Task statement :: Every entry below should be repeated exactly; the pictures should not.

Data listing ::
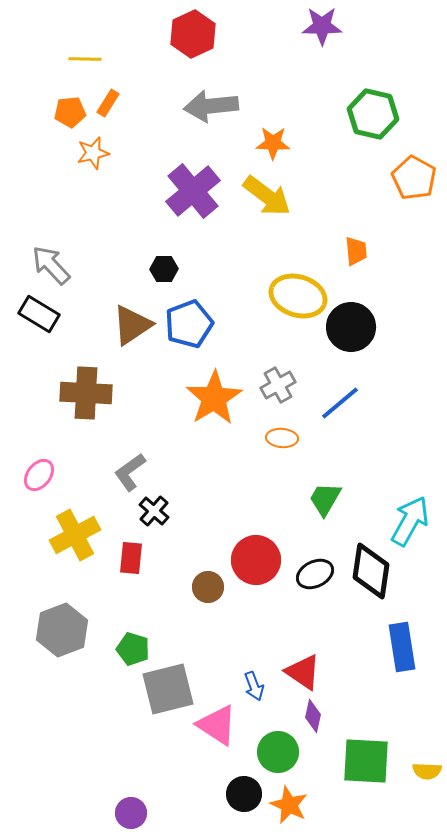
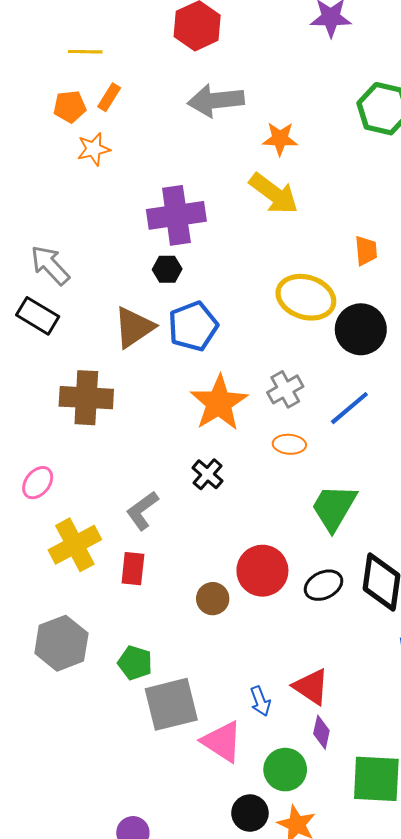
purple cross: (193, 191) -> (176, 215), moved, turned 32
gray L-shape: (130, 472) -> (142, 511), moved
green trapezoid: (325, 499) -> (334, 507), size x1.4
black cross: (154, 511) -> (208, 474), moved

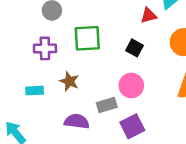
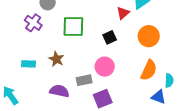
red triangle: (149, 16) -> (123, 13), turned -32
purple cross: (45, 48) -> (33, 23), moved, turned 30
black square: (135, 48) -> (110, 37), turned 32

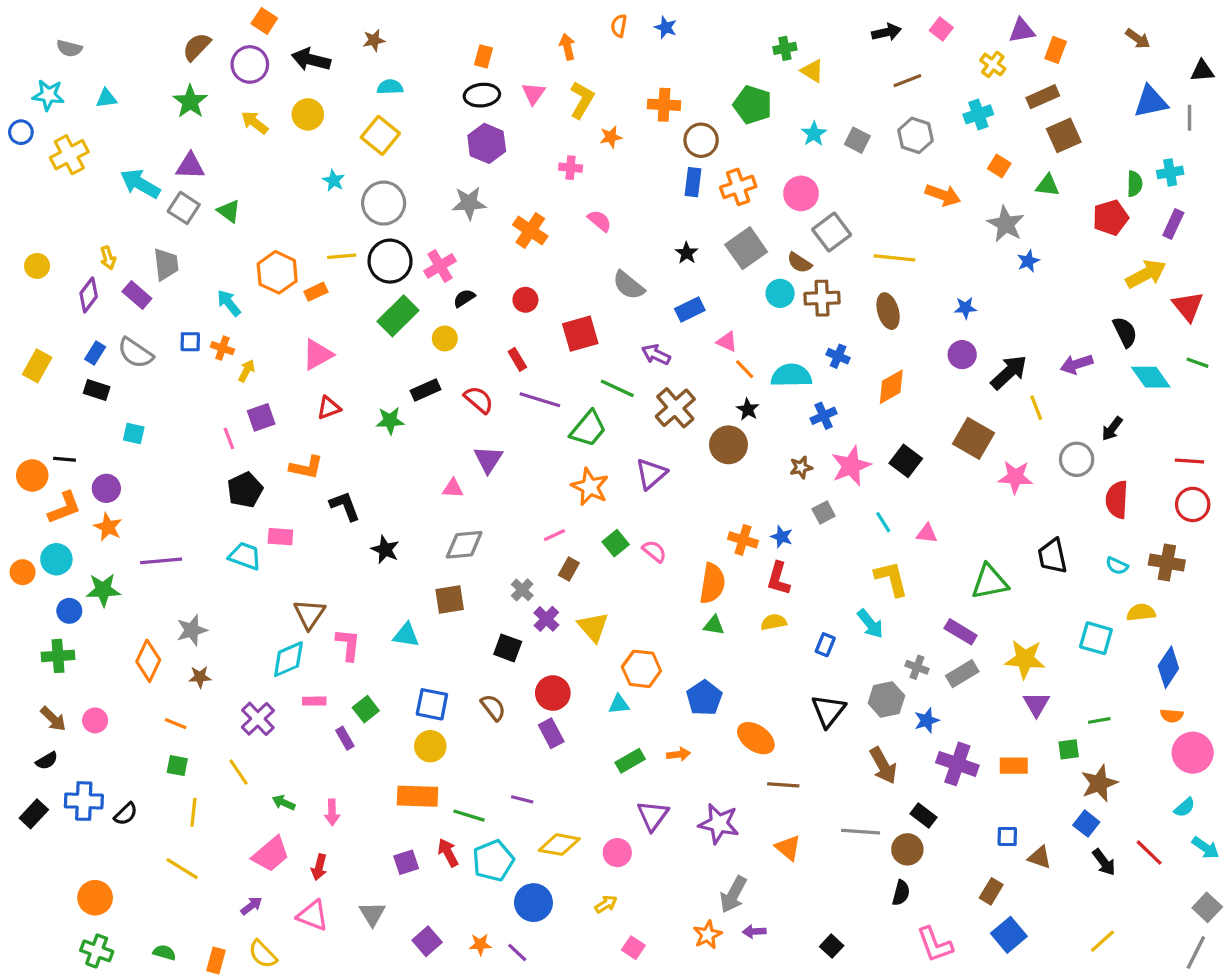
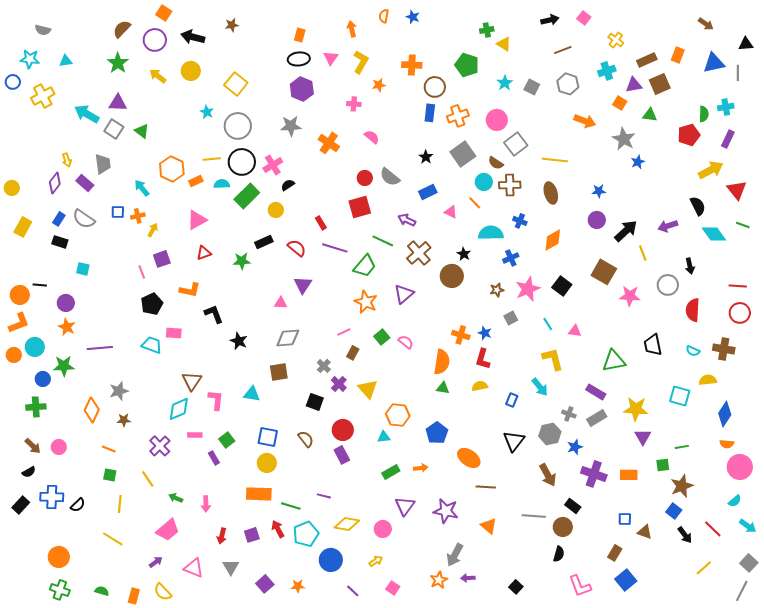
purple triangle: (1022, 31) -> (634, 85), moved
orange rectangle: (1056, 50) -> (678, 55), moved
cyan semicircle: (390, 87) -> (222, 184), moved
yellow circle: (37, 266) -> (12, 188), moved
red circle: (525, 300) -> (365, 178), moved
orange cross: (222, 348) -> (138, 216), turned -32
orange line: (745, 369) -> (475, 203), moved
black arrow: (1112, 429) -> (690, 266), turned -49
orange L-shape: (64, 508) -> (19, 323), moved
red arrow: (319, 867) -> (222, 536), moved
yellow line: (1102, 941) -> (704, 568), moved
purple line: (517, 953) -> (353, 591), moved

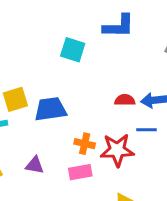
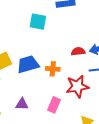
orange cross: (85, 144) -> (53, 69), moved
pink rectangle: (80, 172) -> (54, 105), turned -49

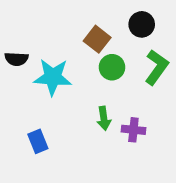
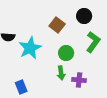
green circle: (112, 67) -> (66, 53), moved
cyan star: (53, 77) -> (30, 48), turned -30

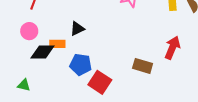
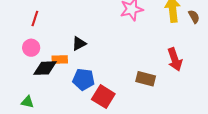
red arrow: (172, 48) -> (175, 59), turned 140

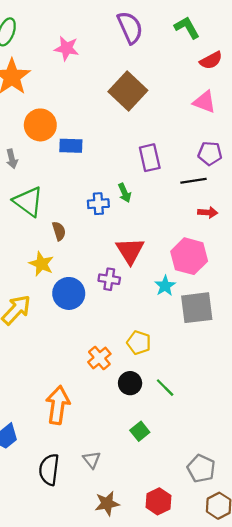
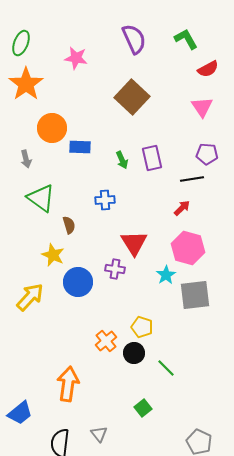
pink triangle: (204, 102) -> (202, 107), turned 35
green arrow: (125, 193) -> (122, 160), moved
red arrow: (208, 212) -> (182, 208), moved, turned -48
black circle: (130, 383) -> (134, 353), moved

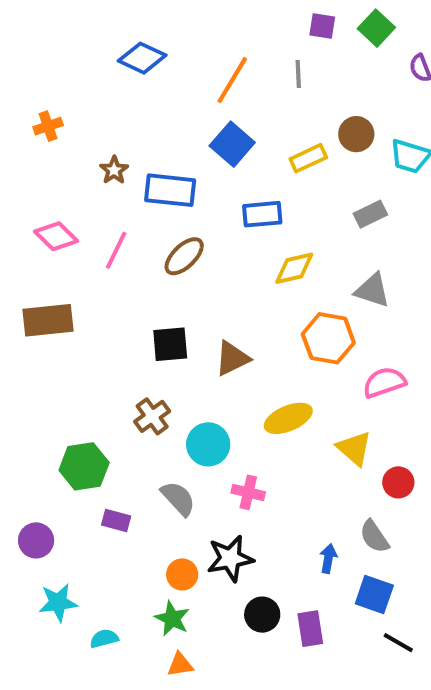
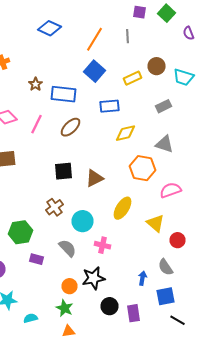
yellow ellipse: (288, 418) -> (122, 208), turned -35
blue square: (374, 595) -> (166, 296), turned -30

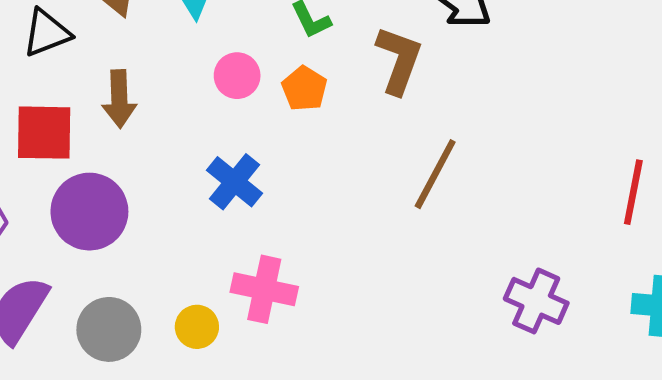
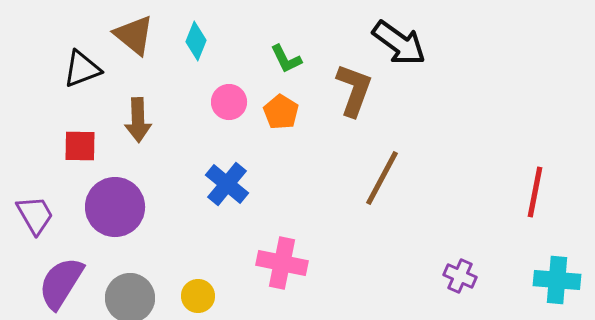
red square: (44, 133) -> (80, 146), size x0.7
pink cross: (264, 289) -> (282, 263), moved
purple cross: (536, 301) -> (460, 276), size x0.7

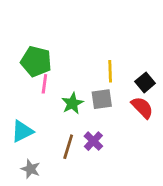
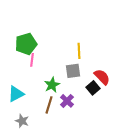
green pentagon: (36, 61) -> (26, 44), turned -30
black square: (145, 82) -> (93, 88), moved
green star: (72, 103) -> (52, 85), moved

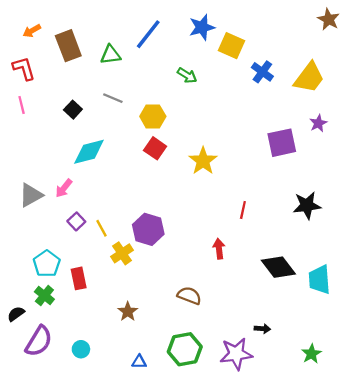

Answer space ::
purple cross: (193, 191) -> (176, 215), moved, turned 32
gray L-shape: (130, 472) -> (142, 511), moved
green trapezoid: (325, 499) -> (334, 507), size x1.4
black cross: (154, 511) -> (208, 474), moved

red triangle: (149, 16) -> (123, 13), turned -32
purple cross: (45, 48) -> (33, 23), moved, turned 30
black square: (135, 48) -> (110, 37), turned 32

purple triangle: (1022, 31) -> (634, 85), moved
orange rectangle: (1056, 50) -> (678, 55), moved
cyan semicircle: (390, 87) -> (222, 184), moved
yellow circle: (37, 266) -> (12, 188), moved
red circle: (525, 300) -> (365, 178), moved
orange cross: (222, 348) -> (138, 216), turned -32
orange line: (745, 369) -> (475, 203), moved
black arrow: (1112, 429) -> (690, 266), turned -49
orange L-shape: (64, 508) -> (19, 323), moved
red arrow: (319, 867) -> (222, 536), moved
yellow line: (1102, 941) -> (704, 568), moved
purple line: (517, 953) -> (353, 591), moved

orange cross: (85, 144) -> (53, 69), moved
pink rectangle: (80, 172) -> (54, 105), turned -49

green circle: (112, 67) -> (66, 53), moved
cyan star: (53, 77) -> (30, 48), turned -30

red arrow: (172, 48) -> (175, 59), turned 140

pink triangle: (204, 102) -> (202, 107), turned 35
green arrow: (125, 193) -> (122, 160), moved
red arrow: (208, 212) -> (182, 208), moved, turned -48
black circle: (130, 383) -> (134, 353), moved

yellow ellipse: (288, 418) -> (122, 208), turned -35
blue square: (374, 595) -> (166, 296), turned -30

red square: (44, 133) -> (80, 146), size x0.7
pink cross: (264, 289) -> (282, 263), moved
purple cross: (536, 301) -> (460, 276), size x0.7

green pentagon: (36, 61) -> (26, 44), turned -30
black square: (145, 82) -> (93, 88), moved
green star: (72, 103) -> (52, 85), moved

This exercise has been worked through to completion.